Task item:
In the data below, find each line carrying the string "VLOAD" and copy it out.

[Edit difference data]
--
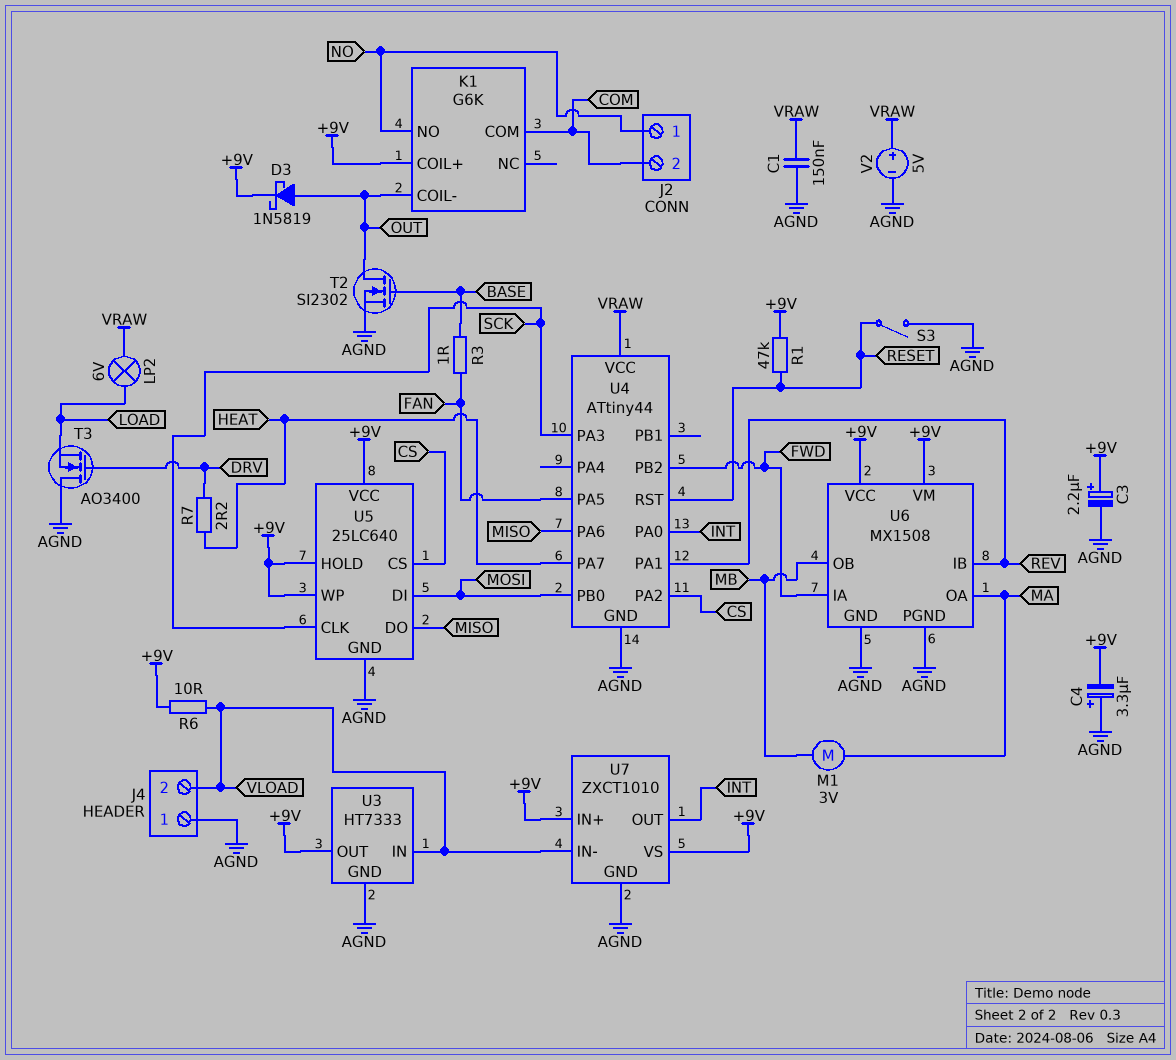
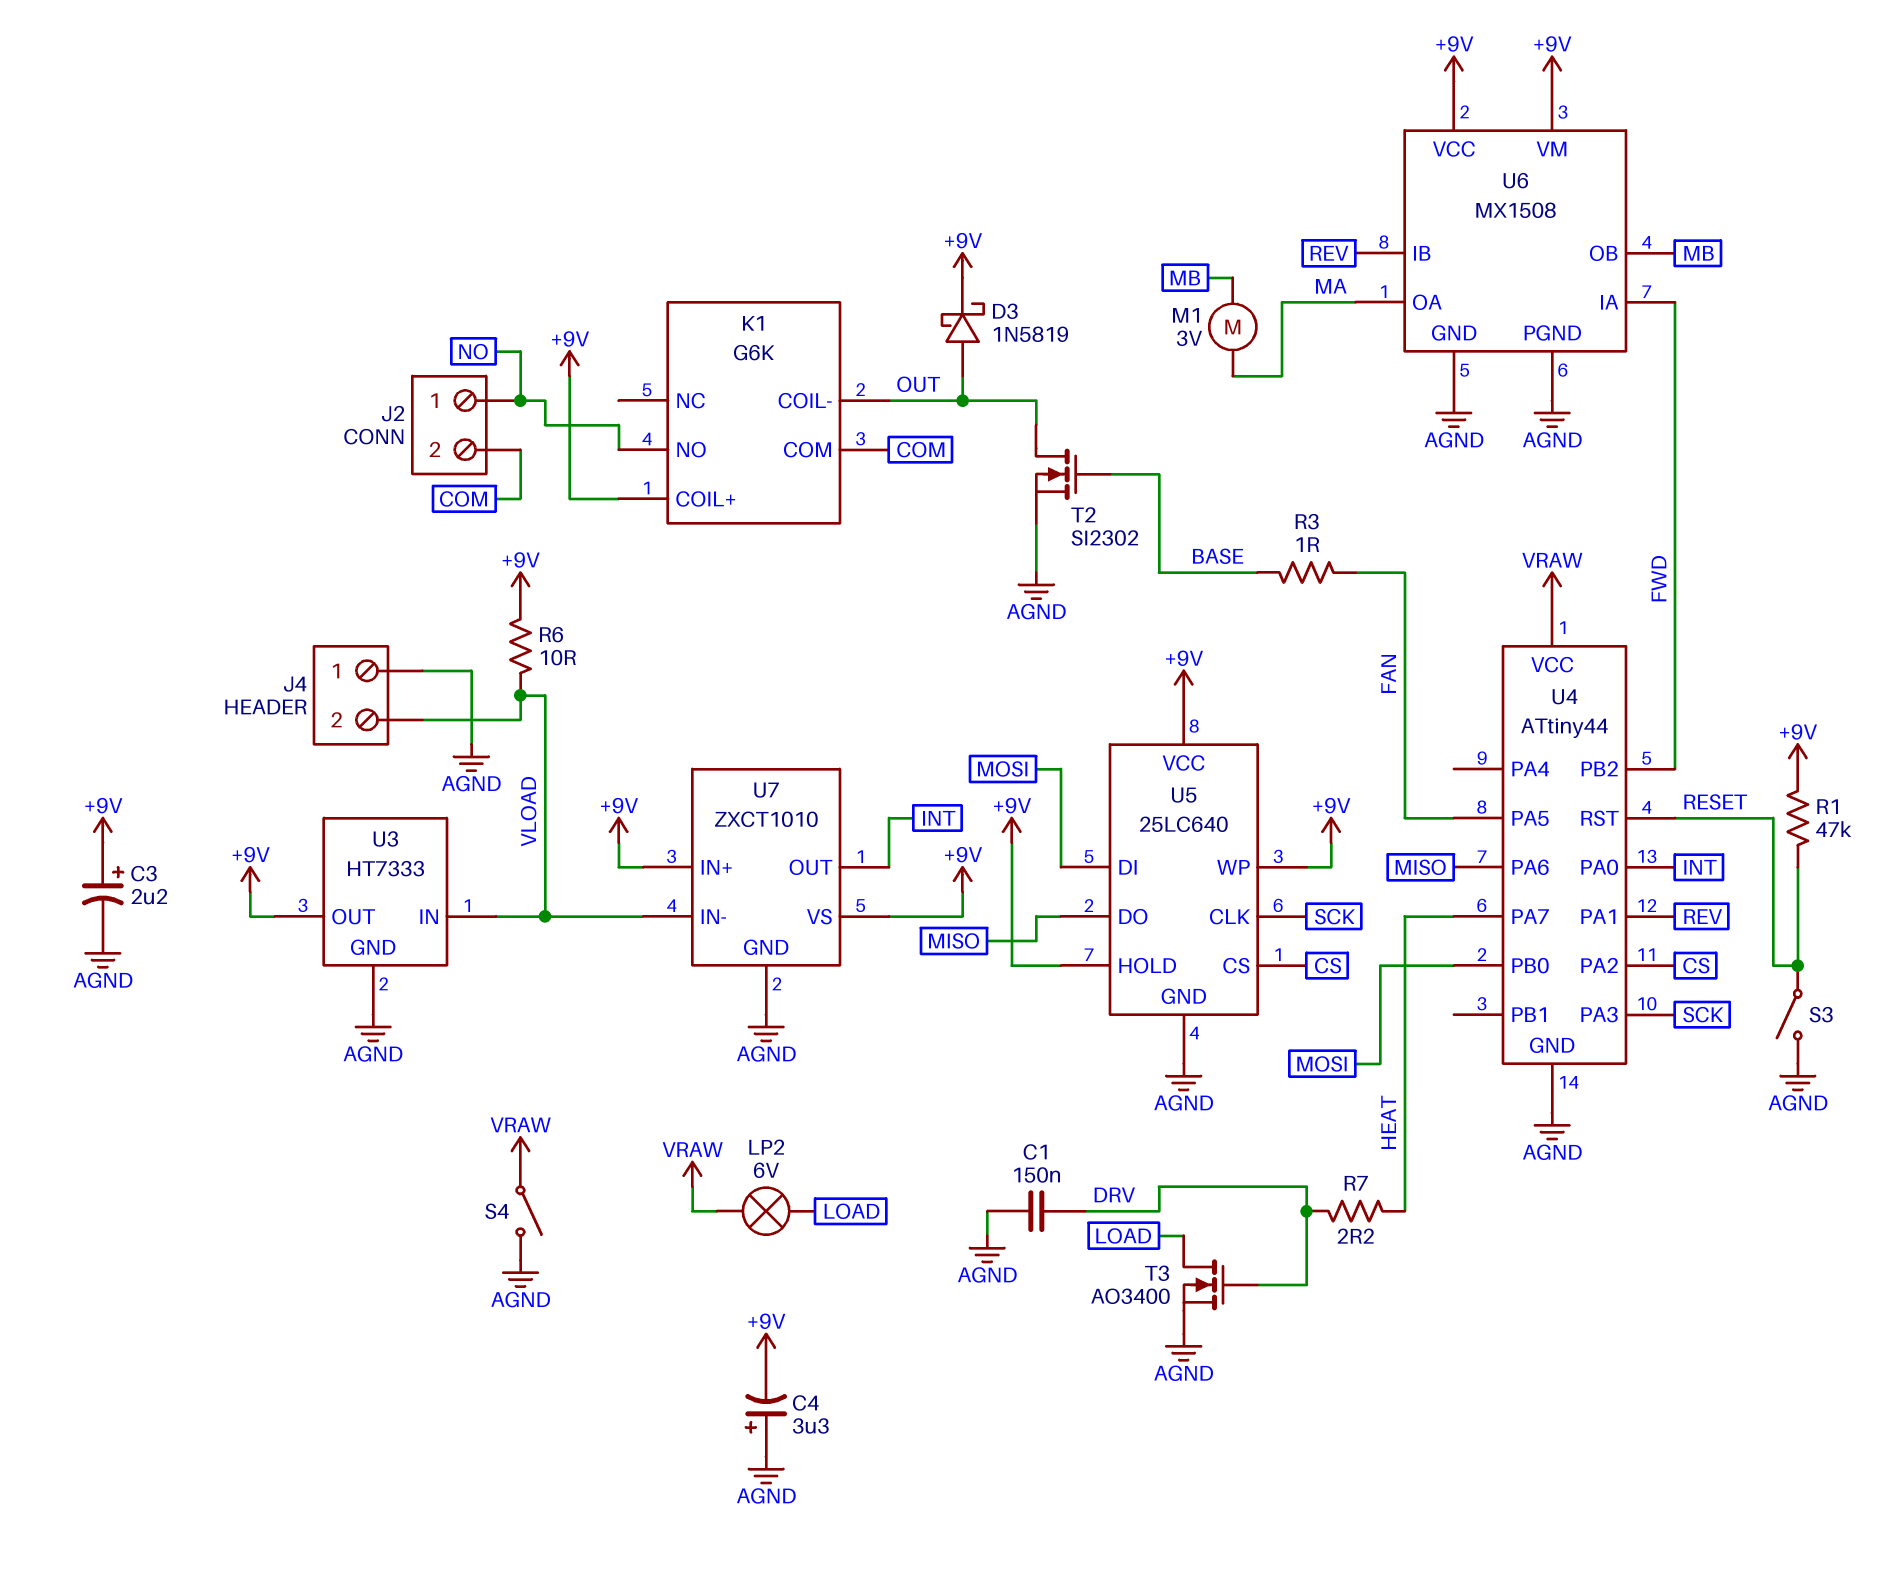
C1: 150nF (AGND, VRAW) -> 150nF (AGND, DRV)
S4: none -> switch (AGND, VRAW)
T3: NMOS AO3400 (G DRV, D AGND, S LOAD) -> NMOS AO3400 (G DRV, D LOAD, S AGND)
V2: 5V (plus VRAW, minus AGND) -> none

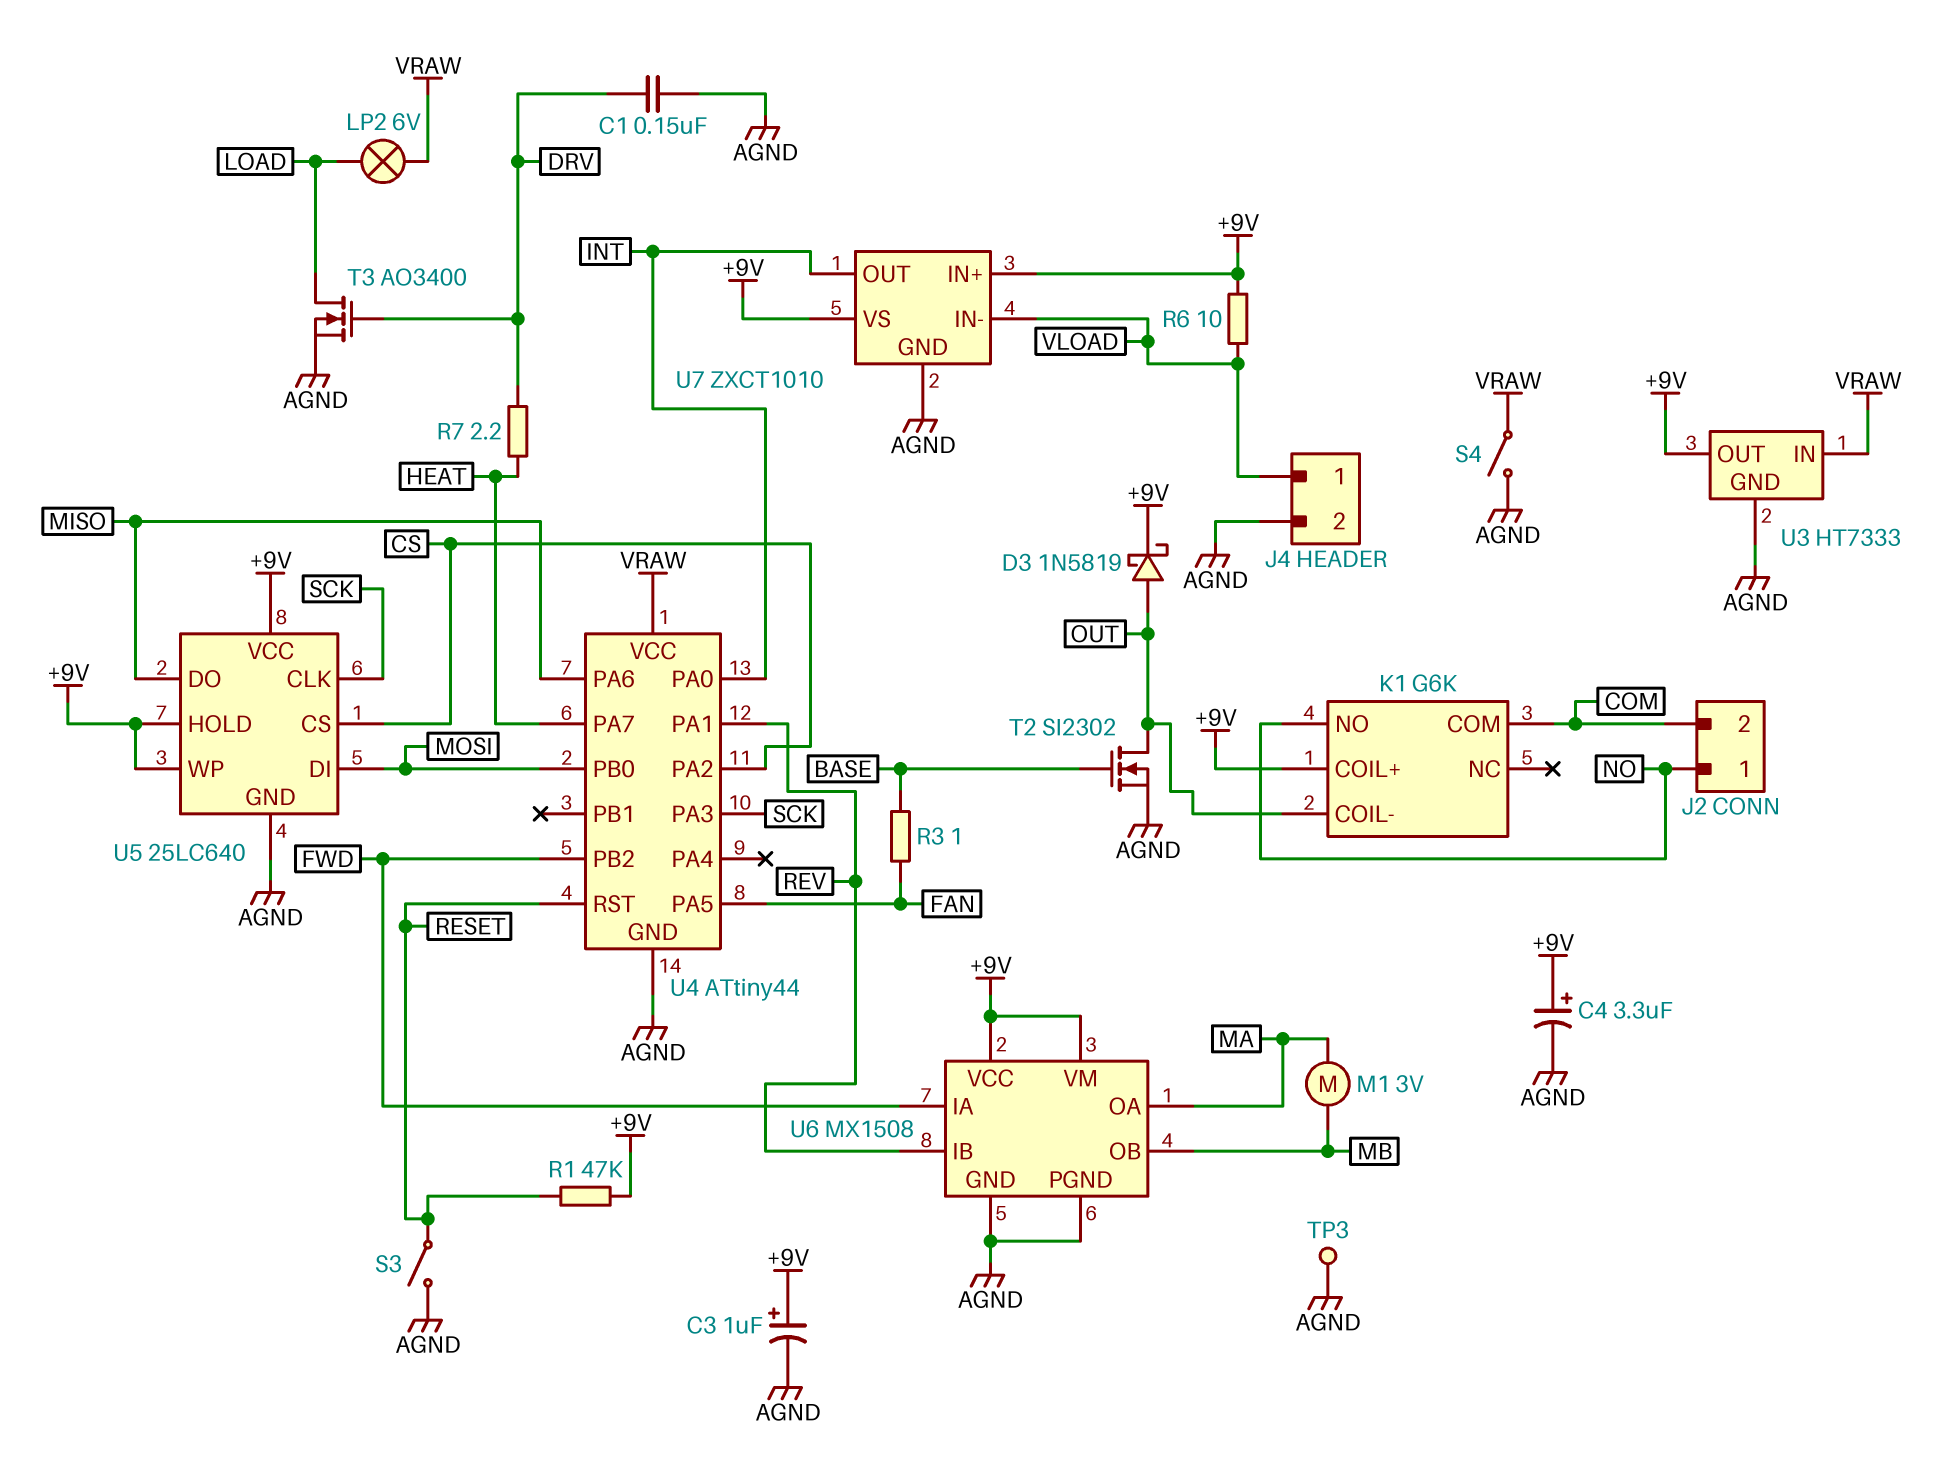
C3: 2.2uF (plus +9V, minus AGND) -> 1uF (plus +9V, minus AGND)
C4: 3.3uF (plus AGND, minus +9V) -> 3.3uF (plus +9V, minus AGND)
J4 pin 1: AGND -> VLOAD
J4 pin 2: VLOAD -> AGND
TP3: none -> test point (AGND)
U3 pin IN: VLOAD -> VRAW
--
Finished exercise:
J4 pin 1: AGND -> VLOAD
J4 pin 2: VLOAD -> AGND
U3 pin IN: VLOAD -> VRAW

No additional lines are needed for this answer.